Task instructions
Gather all lines in the data that hold the string "white".

[Object state comparisons]
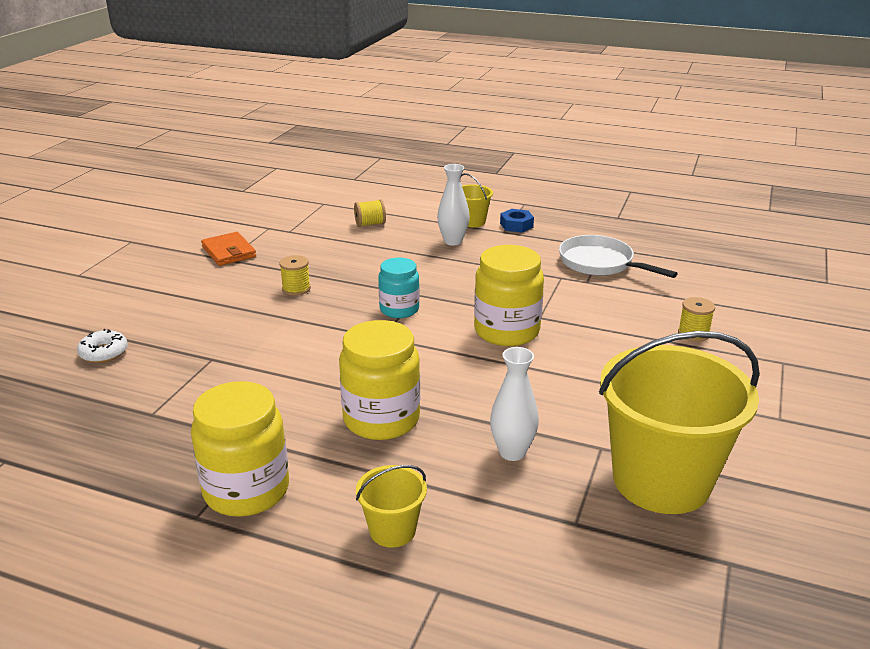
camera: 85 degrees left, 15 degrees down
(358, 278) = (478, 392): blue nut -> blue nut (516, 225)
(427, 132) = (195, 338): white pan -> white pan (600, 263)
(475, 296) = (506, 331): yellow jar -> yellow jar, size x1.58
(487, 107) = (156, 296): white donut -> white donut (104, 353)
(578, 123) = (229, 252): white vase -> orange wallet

Task result
(427, 132) = (195, 338): white pan -> white pan (600, 263)
(487, 107) = (156, 296): white donut -> white donut (104, 353)
(578, 123) = (229, 252): white vase -> orange wallet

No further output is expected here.